* **Colored object listings**
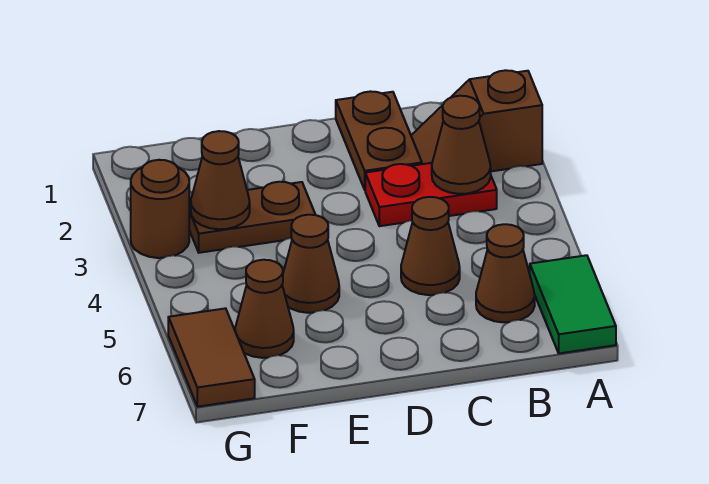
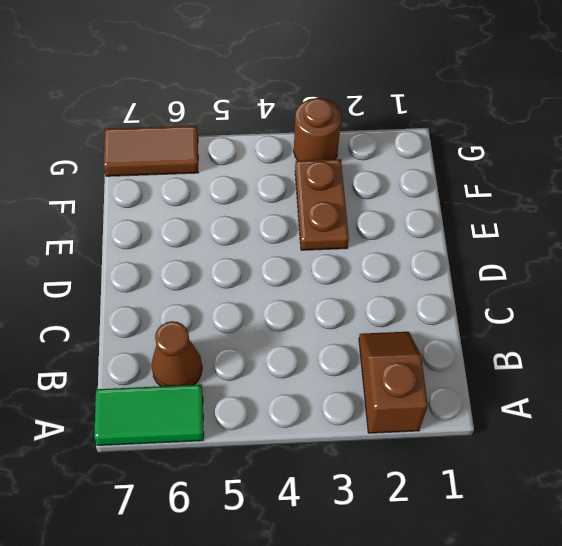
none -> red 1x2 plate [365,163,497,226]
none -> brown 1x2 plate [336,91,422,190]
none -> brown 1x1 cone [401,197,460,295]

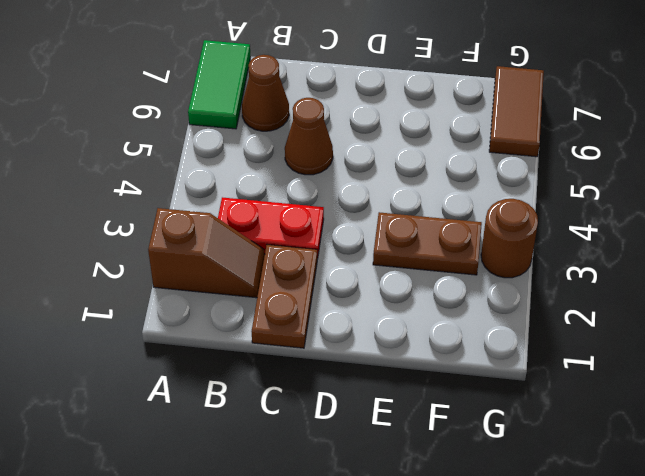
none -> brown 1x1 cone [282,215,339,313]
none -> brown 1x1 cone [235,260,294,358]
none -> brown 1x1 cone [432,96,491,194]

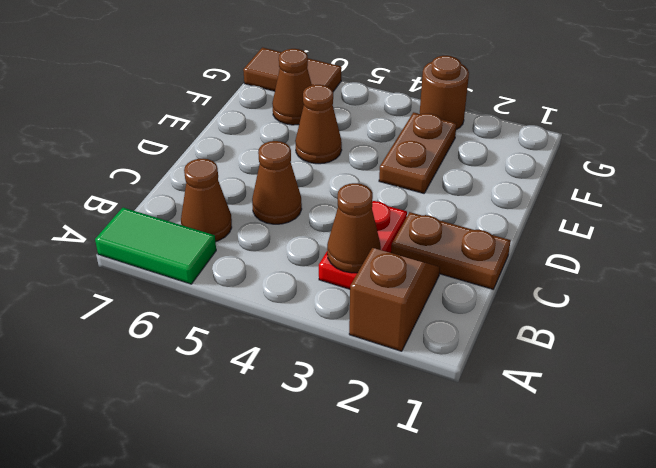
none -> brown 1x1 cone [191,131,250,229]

---

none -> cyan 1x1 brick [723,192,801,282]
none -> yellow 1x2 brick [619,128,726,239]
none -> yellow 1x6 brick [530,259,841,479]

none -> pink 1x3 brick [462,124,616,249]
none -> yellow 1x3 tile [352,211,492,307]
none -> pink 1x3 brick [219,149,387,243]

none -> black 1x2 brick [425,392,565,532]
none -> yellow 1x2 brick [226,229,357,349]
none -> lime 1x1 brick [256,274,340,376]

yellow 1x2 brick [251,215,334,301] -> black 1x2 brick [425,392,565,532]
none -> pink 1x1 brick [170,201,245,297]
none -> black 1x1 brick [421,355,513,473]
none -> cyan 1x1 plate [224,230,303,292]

==

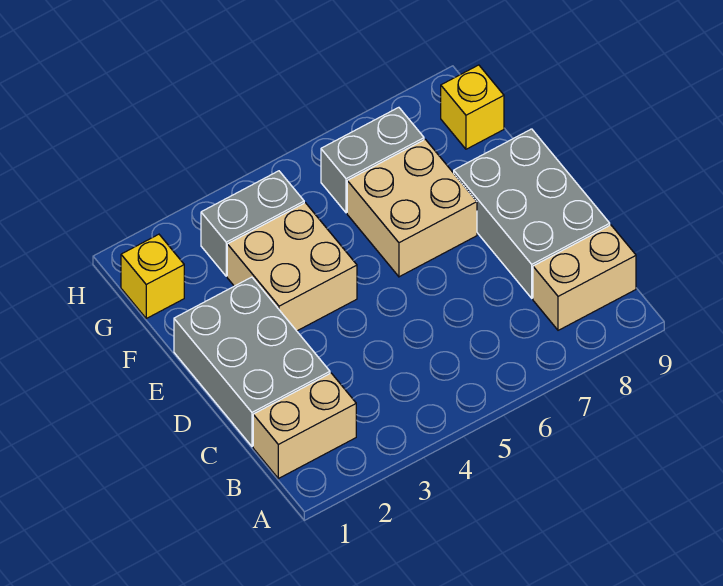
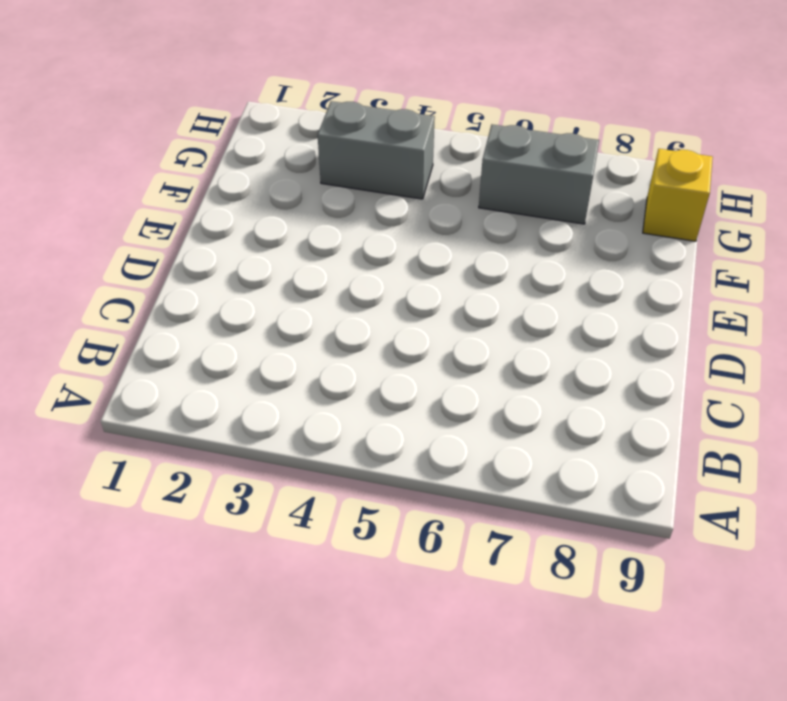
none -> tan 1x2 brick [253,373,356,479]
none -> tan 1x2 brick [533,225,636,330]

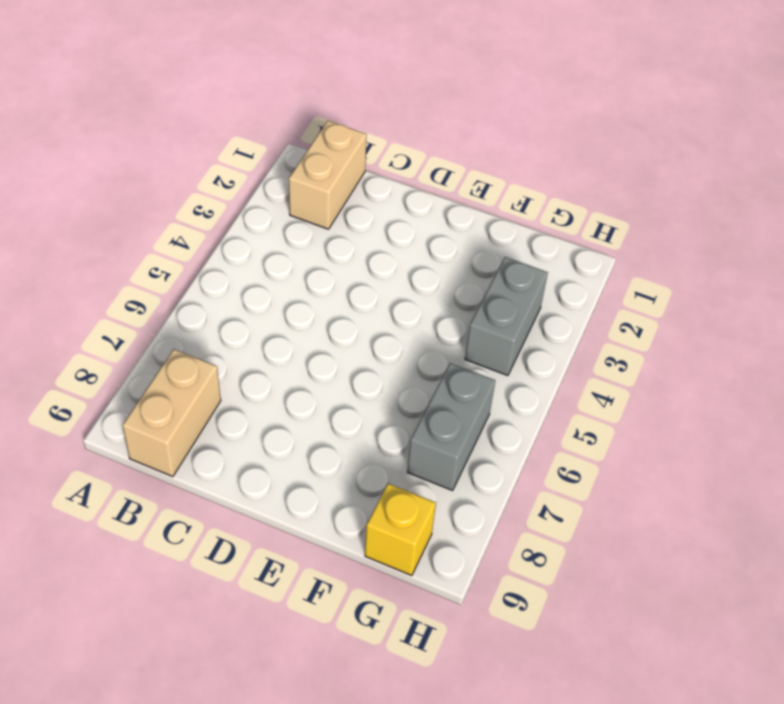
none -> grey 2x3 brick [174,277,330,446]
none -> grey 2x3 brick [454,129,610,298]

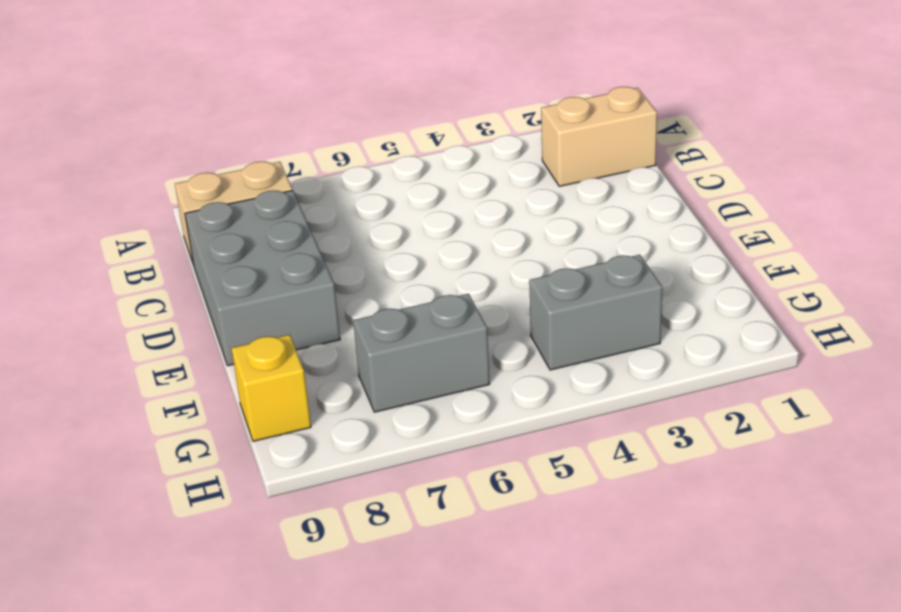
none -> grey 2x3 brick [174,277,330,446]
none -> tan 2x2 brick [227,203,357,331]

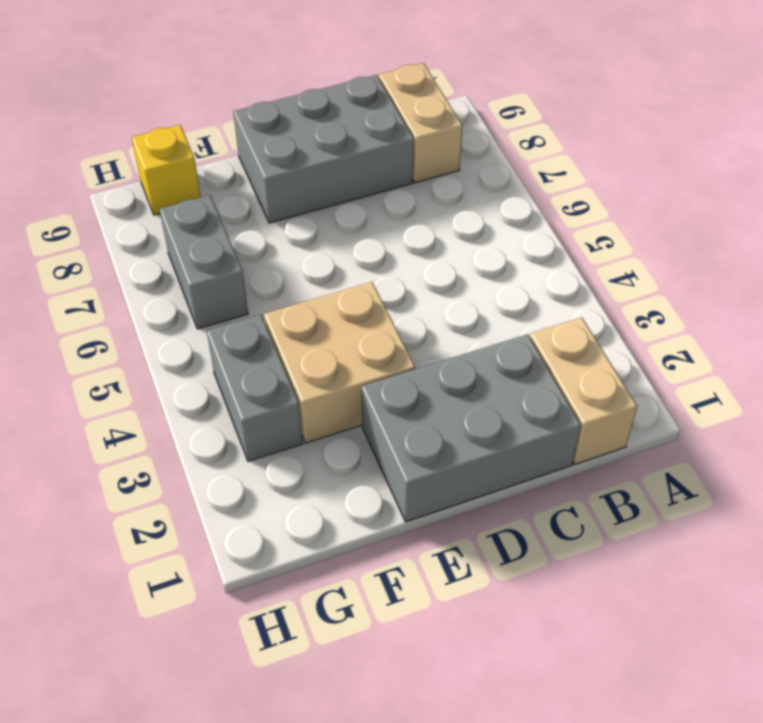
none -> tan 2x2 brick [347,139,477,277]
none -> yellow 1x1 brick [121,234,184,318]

* **Requirement**
Could you transcribe the entries above word for word, from the line with "none -> yellow 1x6 brick [530,259,841,479]" down to the line with "none -> pink 1x1 brick [170,201,245,297]", keeping both?

* **Task answer**
none -> yellow 1x6 brick [530,259,841,479]

none -> pink 1x3 brick [462,124,616,249]
none -> yellow 1x3 tile [352,211,492,307]
none -> pink 1x3 brick [219,149,387,243]

none -> black 1x2 brick [425,392,565,532]
none -> yellow 1x2 brick [226,229,357,349]
none -> lime 1x1 brick [256,274,340,376]

yellow 1x2 brick [251,215,334,301] -> black 1x2 brick [425,392,565,532]
none -> pink 1x1 brick [170,201,245,297]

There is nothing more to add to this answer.